## EXERCISE DATA
____
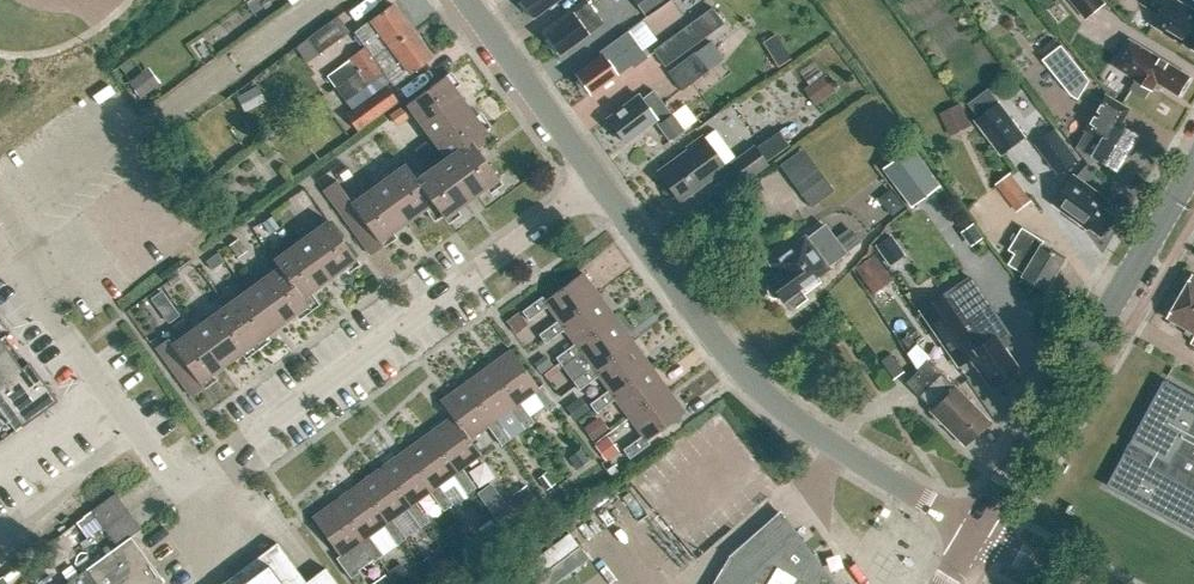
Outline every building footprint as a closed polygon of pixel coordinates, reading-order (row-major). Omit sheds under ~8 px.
[(534,19),(559,0),(520,0),(534,19)] [(662,0),(634,0),(643,14),(662,0)] [(712,5),(709,0),(675,0),(690,21),(712,5)] [(1087,20),(1107,3),(1105,0),(1070,0),(1087,20)] [(1177,0),(1144,0),(1142,3),(1160,14),(1154,24),(1165,31),(1163,33),(1175,40),(1176,38),(1193,48),(1193,10),(1177,0)] [(652,49),(662,64),(732,14),(723,1),(677,34),(675,32),(652,49)] [(349,59),(326,76),(334,87),(357,70),(412,30),(392,2),(370,18),(371,19),(355,31),(365,45),(348,57),(349,59)] [(560,55),(603,24),(588,4),(545,35),(560,55)] [(348,30),(337,15),(307,37),(318,52),(348,30)] [(412,30),(357,70),(366,82),(383,69),(394,84),(410,72),(411,73),(432,57),(412,30)] [(600,52),(602,56),(576,75),(591,95),(632,65),(634,68),(648,58),(628,31),(600,52)] [(1190,85),(1189,81),(1191,77),(1131,41),(1116,67),(1137,80),(1131,89),(1147,98),(1152,89),(1154,90),(1159,83),(1180,96),(1182,93),(1186,92),(1190,85)] [(1091,80),(1062,45),(1043,60),(1072,95),(1079,99),(1091,80)] [(668,73),(681,91),(708,70),(695,52),(668,73)] [(72,82),(70,84),(101,126),(127,107),(96,66),(86,73),(85,72),(80,76),(81,77),(72,83),(72,82)] [(142,72),(129,82),(140,97),(153,87),(142,72)] [(445,156),(469,138),(477,149),(491,139),(484,130),(485,130),(445,74),(406,103),(445,156)] [(814,105),(835,91),(824,74),(803,89),(814,105)] [(101,126),(70,84),(69,85),(61,92),(60,91),(55,95),(56,95),(46,102),(77,144),(101,126)] [(346,114),(358,130),(398,101),(386,84),(346,114)] [(975,120),(1002,156),(1027,136),(1000,101),(999,101),(989,88),(969,103),(979,117),(975,120)] [(259,104),(251,89),(236,97),(244,112),(259,104)] [(683,129),(652,90),(641,99),(638,95),(607,119),(625,143),(656,119),(659,123),(658,124),(671,139),(683,129)] [(1121,124),(1130,108),(1106,95),(1085,131),(1087,131),(1077,149),(1094,159),(1096,156),(1120,170),(1140,134),(1121,124)] [(77,144),(46,102),(37,109),(37,108),(31,112),(32,113),(24,119),(23,118),(21,119),(53,162),(77,144)] [(951,136),(972,126),(961,103),(940,113),(951,136)] [(398,126),(409,118),(401,107),(389,115),(398,126)] [(21,119),(20,120),(21,121),(12,128),(11,127),(6,131),(7,131),(0,136),(0,143),(27,180),(53,162),(21,119)] [(1035,144),(1059,176),(1080,160),(1056,128),(1035,144)] [(679,201),(725,167),(702,136),(687,147),(688,149),(658,172),(679,201)] [(469,138),(445,156),(416,177),(434,201),(432,203),(443,217),(498,177),(477,149),(469,138)] [(420,158),(431,150),(425,141),(414,149),(420,158)] [(403,159),(411,154),(403,142),(395,147),(403,159)] [(905,142),(879,162),(907,200),(934,180),(905,142)] [(754,144),(729,162),(744,182),(768,164),(754,144)] [(362,167),(371,160),(363,149),(353,156),(362,167)] [(434,201),(405,162),(352,201),(354,204),(359,212),(365,221),(371,229),(376,238),(379,241),(432,203),(434,201)] [(346,166),(335,174),(341,182),(352,174),(346,166)] [(1032,201),(1011,173),(996,184),(1017,212),(1032,201)] [(64,231),(65,233),(107,202),(89,176),(47,207),(55,217),(54,218),(57,223),(58,222),(65,231),(64,231)] [(1089,227),(1102,237),(1116,217),(1104,208),(1109,201),(1075,176),(1054,204),(1088,229),(1089,227)] [(824,177),(801,194),(811,208),(834,191),(824,177)] [(323,189),(329,197),(342,188),(336,179),(323,189)] [(335,205),(348,196),(342,188),(329,197),(335,205)] [(891,216),(903,206),(889,189),(877,199),(891,216)] [(304,213),(317,204),(307,190),(294,199),(304,213)] [(354,204),(348,196),(335,205),(341,213),(354,204)] [(84,257),(125,226),(107,202),(65,233),(66,234),(67,234),(73,242),(72,243),(76,248),(77,247),(84,257)] [(347,222),(359,212),(354,204),(341,213),(347,222)] [(365,221),(359,212),(347,222),(353,230),(365,221)] [(270,234),(279,228),(271,216),(262,223),(270,234)] [(276,257),(281,263),(304,295),(359,256),(331,217),(276,257)] [(371,229),(365,221),(353,230),(359,238),(371,229)] [(824,224),(797,243),(772,262),(778,270),(766,279),(767,281),(765,288),(765,293),(769,298),(774,300),(780,298),(781,299),(797,288),(802,294),(820,281),(815,274),(844,253),(860,242),(849,227),(834,238),(824,224)] [(143,250),(125,226),(84,257),(90,266),(93,271),(94,271),(100,279),(100,280),(101,282),(143,250)] [(1067,258),(1044,243),(1045,241),(1023,227),(1009,249),(1015,253),(1009,264),(1025,274),(1024,276),(1046,290),(1067,258)] [(365,246),(376,238),(371,229),(359,238),(365,246)] [(889,266),(905,255),(890,235),(874,246),(889,266)] [(382,246),(379,241),(376,238),(365,246),(371,254),(382,246)] [(237,258),(247,251),(238,239),(229,245),(237,258)] [(162,276),(143,250),(101,282),(102,283),(103,282),(109,291),(108,292),(112,297),(113,296),(120,306),(162,276)] [(875,251),(853,267),(871,294),(894,278),(875,251)] [(218,272),(227,265),(219,253),(209,260),(218,272)] [(304,295),(281,263),(226,303),(255,342),(309,302),(304,295)] [(165,277),(171,286),(181,279),(175,271),(165,277)] [(560,324),(600,295),(582,271),(545,299),(542,295),(522,310),(528,319),(547,305),(557,319),(560,324)] [(1170,317),(1193,332),(1193,278),(1170,317)] [(163,287),(151,296),(159,307),(172,298),(163,287)] [(617,318),(600,295),(560,324),(557,319),(538,333),(545,342),(564,329),(574,343),(577,347),(617,318)] [(991,389),(1018,370),(996,338),(1005,331),(984,300),(935,334),(954,361),(966,352),(991,389)] [(197,378),(200,382),(255,342),(226,303),(172,343),(174,346),(180,354),(186,362),(192,370),(197,378)] [(517,313),(506,321),(514,332),(526,324),(517,313)] [(594,370),(634,342),(617,318),(577,347),(574,343),(555,356),(559,361),(562,366),(581,352),(591,366),(594,370)] [(54,402),(5,335),(0,338),(0,442),(54,402)] [(174,346),(172,343),(168,337),(156,346),(162,354),(174,346)] [(651,365),(634,342),(594,370),(591,366),(572,380),(579,389),(597,375),(608,389),(611,394),(651,365)] [(168,363),(180,354),(174,346),(162,354),(168,363)] [(538,386),(511,348),(487,366),(516,405),(520,402),(534,392),(548,410),(556,404),(541,384),(538,386)] [(892,379),(903,371),(890,353),(880,361),(892,379)] [(186,362),(180,354),(168,363),(173,371),(186,362)] [(544,356),(535,363),(541,372),(551,365),(544,356)] [(559,361),(543,373),(546,377),(562,366),(559,361)] [(192,370),(186,362),(173,371),(179,379),(192,370)] [(927,362),(921,368),(924,372),(921,377),(959,415),(956,419),(973,435),(988,420),(955,387),(954,389),(927,362)] [(667,388),(651,365),(611,394),(608,389),(589,403),(596,412),(615,398),(628,417),(667,388)] [(487,366),(464,383),(493,422),(497,419),(510,409),(524,427),(533,421),(520,402),(516,405),(487,366)] [(924,372),(921,368),(907,383),(933,409),(931,411),(964,444),(973,435),(956,419),(959,415),(921,377),(924,372)] [(197,378),(192,370),(179,379),(185,387),(197,378)] [(191,395),(204,386),(200,382),(197,378),(185,387),(191,395)] [(1131,442),(1108,486),(1193,533),(1193,394),(1166,379),(1131,442)] [(464,383),(440,400),(451,415),(468,439),(470,438),(487,425),(501,444),(510,437),(497,419),(493,422),(464,383)] [(685,412),(667,388),(628,417),(641,435),(623,448),(629,458),(649,443),(647,440),(685,412)] [(575,420),(589,410),(579,396),(565,407),(575,420)] [(481,453),(470,438),(468,439),(451,415),(428,432),(457,471),(462,468),(481,453)] [(592,441),(608,429),(599,417),(583,428),(592,441)] [(475,486),(462,468),(457,471),(428,432),(405,449),(434,488),(439,485),(452,474),(466,493),(475,486)] [(606,461),(619,452),(607,436),(594,445),(606,461)] [(452,503),(439,485),(434,488),(405,449),(382,466),(410,505),(415,501),(429,491),(443,510),(452,503)] [(581,452),(570,460),(577,470),(589,462),(581,452)] [(429,520),(415,501),(410,505),(382,466),(359,482),(387,522),(392,518),(406,508),(420,527),(429,520)] [(546,490),(555,484),(546,472),(538,479),(546,490)] [(492,481),(478,491),(494,516),(509,507),(492,481)] [(406,537),(392,518),(387,522),(359,482),(335,499),(364,539),(369,535),(383,525),(397,543),(406,537)] [(530,501),(521,489),(518,485),(509,491),(520,508),(530,501)] [(104,527),(128,510),(115,492),(91,509),(104,527)] [(383,554),(369,535),(364,539),(335,499),(311,517),(339,554),(335,557),(350,577),(359,571),(358,569),(372,558),(374,560),(383,554)] [(117,545),(131,535),(141,527),(128,510),(104,527),(117,545)] [(779,512),(725,561),(711,583),(833,583),(779,512)] [(478,528),(484,537),(496,529),(490,520),(478,528)] [(117,545),(86,568),(97,583),(160,583),(164,581),(131,535),(117,545)] [(221,583),(337,583),(325,567),(305,582),(276,543),(221,583)] [(427,578),(438,570),(428,556),(416,564),(427,578)] [(86,568),(63,583),(97,583),(86,568)] [(3,574),(0,576),(0,583),(10,583),(3,574)] [(395,583),(414,583),(407,574),(394,583),(395,583)] [(385,575),(372,583),(391,583),(385,575)]
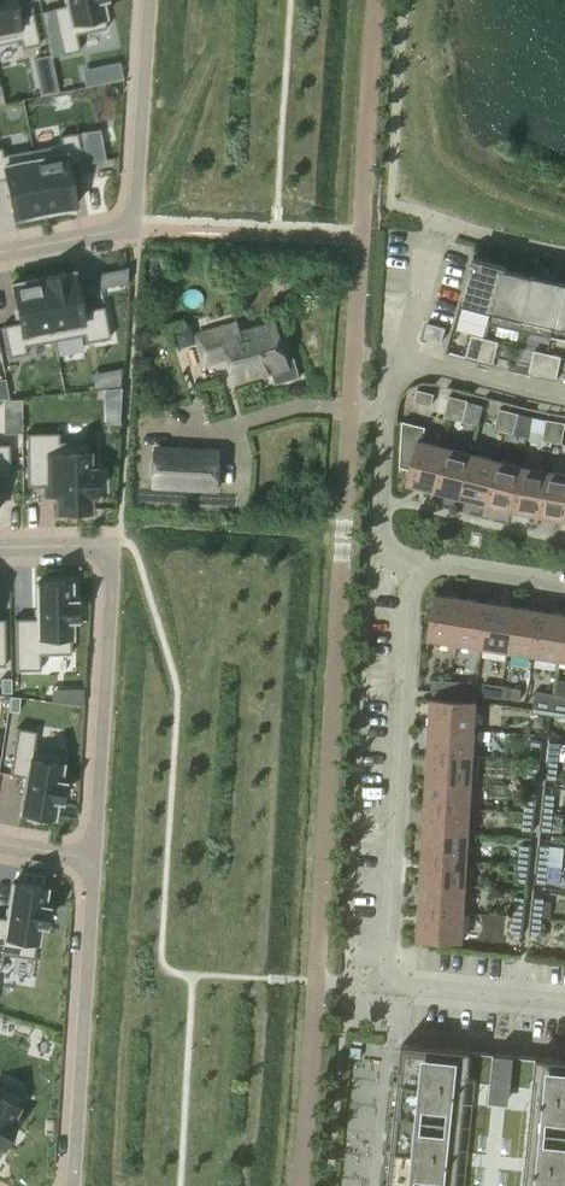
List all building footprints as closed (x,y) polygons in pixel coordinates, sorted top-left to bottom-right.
[(20,40),(22,48),(39,44),(32,12),(17,16),(13,0),(0,0),(0,44),(20,40)] [(52,8),(62,54),(79,50),(76,34),(106,27),(100,0),(67,0),(68,5),(52,8)] [(51,57),(33,60),(40,98),(58,95),(51,57)] [(118,64),(105,67),(109,84),(122,81),(118,64)] [(39,148),(32,149),(44,211),(49,211),(71,207),(71,206),(75,206),(68,167),(84,164),(78,133),(60,136),(61,144),(39,148)] [(0,147),(0,180),(5,179),(13,217),(17,217),(39,213),(39,212),(44,211),(32,149),(3,155),(1,147),(0,147)] [(503,268),(505,268),(506,266),(473,257),(457,314),(489,323),(503,268)] [(503,268),(489,323),(520,331),(533,275),(505,268),(503,268)] [(70,271),(42,277),(54,340),(83,335),(84,342),(109,337),(103,306),(80,310),(73,272),(70,272),(70,271)] [(533,275),(520,331),(551,337),(563,282),(533,275)] [(18,322),(2,325),(8,357),(26,353),(24,346),(50,341),(54,340),(42,277),(41,277),(41,278),(37,279),(37,278),(15,282),(15,283),(11,284),(18,322)] [(563,282),(551,337),(564,340),(564,282),(563,282)] [(442,342),(446,328),(428,322),(424,337),(442,342)] [(295,356),(286,358),(276,324),(234,337),(231,325),(203,333),(210,356),(228,351),(236,380),(271,370),(276,384),(300,376),(295,356)] [(480,360),(486,338),(472,335),(466,356),(480,360)] [(486,338),(480,360),(493,364),(499,342),(486,338)] [(543,375),(548,353),(534,351),(529,372),(543,375)] [(548,353),(543,375),(557,378),(561,356),(548,353)] [(431,405),(434,394),(418,389),(415,401),(431,405)] [(454,418),(459,398),(449,396),(444,416),(454,418)] [(468,400),(459,398),(454,418),(463,421),(468,400)] [(504,431),(509,411),(500,409),(495,429),(504,431)] [(519,413),(509,411),(504,431),(513,433),(519,413)] [(553,442),(556,421),(547,419),(543,440),(553,442)] [(435,491),(446,447),(422,441),(426,427),(403,421),(400,466),(412,469),(409,482),(407,482),(407,483),(435,491)] [(556,421),(553,442),(562,443),(564,427),(564,423),(556,421)] [(58,433),(26,433),(27,486),(43,486),(43,489),(56,489),(57,511),(62,511),(62,514),(84,514),(84,510),(89,510),(89,495),(94,495),(93,468),(88,468),(88,456),(88,441),(58,441),(58,433)] [(8,476),(8,444),(0,444),(0,476),(8,476)] [(446,447),(435,491),(460,497),(471,454),(446,447)] [(156,448),(154,484),(218,488),(220,452),(156,448)] [(471,454),(460,497),(485,503),(497,460),(471,454)] [(497,460),(485,503),(512,510),(522,466),(497,460)] [(522,466),(512,510),(539,515),(547,471),(522,466)] [(547,471),(539,515),(564,520),(564,474),(547,471)] [(37,618),(14,618),(15,670),(40,670),(39,654),(70,654),(70,618),(74,618),(74,600),(69,600),(69,582),(64,582),(42,582),(36,583),(37,618)] [(435,594),(435,596),(436,596),(430,637),(428,637),(428,638),(564,660),(564,614),(435,594)] [(1,678),(1,693),(10,693),(10,678),(1,678)] [(450,692),(451,681),(432,680),(431,691),(450,692)] [(451,681),(450,692),(469,693),(470,683),(451,681)] [(501,697),(503,686),(484,683),(482,694),(501,697)] [(503,686),(501,697),(520,700),(521,689),(503,686)] [(554,694),(536,691),(534,702),(553,704),(554,694)] [(553,704),(564,706),(564,695),(554,694),(553,704)] [(10,696),(8,711),(18,712),(20,697),(10,696)] [(431,698),(430,726),(475,728),(476,701),(475,701),(475,702),(433,700),(433,699),(431,698)] [(553,704),(534,702),(532,712),(551,715),(553,704)] [(551,715),(564,717),(564,706),(553,704),(551,715)] [(430,726),(428,752),(473,755),(475,728),(430,726)] [(17,727),(9,774),(25,777),(24,784),(23,786),(24,786),(24,787),(20,812),(25,812),(25,813),(46,816),(52,817),(55,799),(60,800),(62,782),(58,781),(62,752),(33,747),(36,731),(17,727)] [(532,741),(530,759),(541,760),(543,742),(532,741)] [(550,741),(548,760),(559,761),(560,742),(550,741)] [(428,752),(427,779),(471,781),(473,755),(428,752)] [(541,760),(530,759),(528,778),(539,779),(541,760)] [(559,761),(548,760),(546,779),(557,780),(559,761)] [(471,781),(427,779),(425,805),(470,808),(471,781)] [(524,811),(535,812),(537,794),(526,792),(524,811)] [(542,812),(553,813),(555,794),(544,793),(542,812)] [(470,808),(425,805),(424,832),(468,834),(470,808)] [(535,812),(524,811),(522,830),(533,831),(535,812)] [(553,813),(542,812),(540,831),(551,832),(553,813)] [(468,834),(424,832),(422,858),(467,861),(468,834)] [(519,863),(530,864),(532,845),(521,844),(519,863)] [(539,845),(537,864),(548,865),(550,846),(539,845)] [(467,861),(422,858),(421,885),(465,887),(467,861)] [(530,864),(519,863),(517,882),(528,883),(530,864)] [(548,865),(537,864),(535,883),(546,884),(548,865)] [(0,969),(3,954),(33,958),(39,924),(44,925),(45,915),(46,906),(42,905),(45,888),(39,887),(39,886),(18,883),(18,884),(12,883),(8,909),(7,910),(8,910),(7,918),(0,917),(0,969)] [(421,885),(419,911),(464,914),(465,887),(421,885)] [(514,915),(524,916),(526,897),(516,896),(514,915)] [(533,897),(532,916),(542,917),(544,898),(533,897)] [(464,914),(419,911),(418,938),(419,939),(419,937),(461,940),(461,941),(462,941),(464,914)] [(524,916),(514,915),(512,934),(522,935),(524,916)] [(542,917),(532,916),(530,934),(540,936),(542,917)] [(364,1041),(353,1040),(352,1051),(363,1052),(364,1041)] [(537,1058),(537,1059),(471,1052),(472,1052),(402,1045),(388,1185),(564,1185),(564,1061),(537,1058)] [(2,1146),(15,1122),(10,1120),(23,1096),(0,1084),(0,1145),(2,1146)]
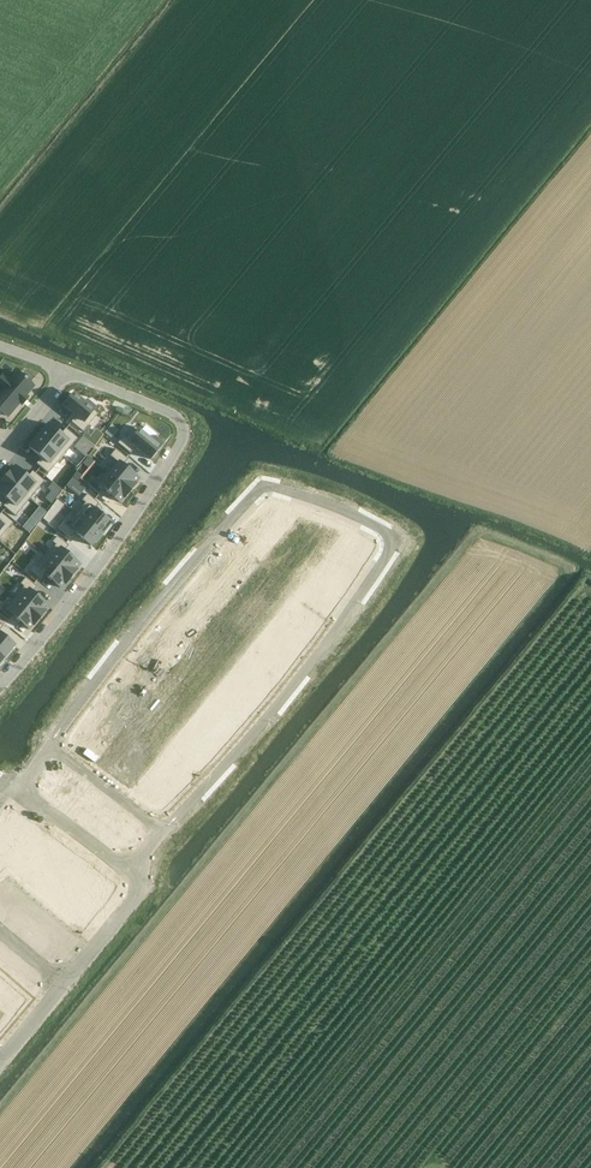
____
## EXERCISE INSTRUCTIONS
The expected result is every line from the material above that includes "closed".

## SOLUTION TO THE PROBLEM
Outline every building footprint as a closed polygon of pixel coordinates, reading-order (row-major). Omit sheds under ~8 px.
List all building footprints as closed (x,y) polygons in pixel coordinates, sorted top-left to bottom-right.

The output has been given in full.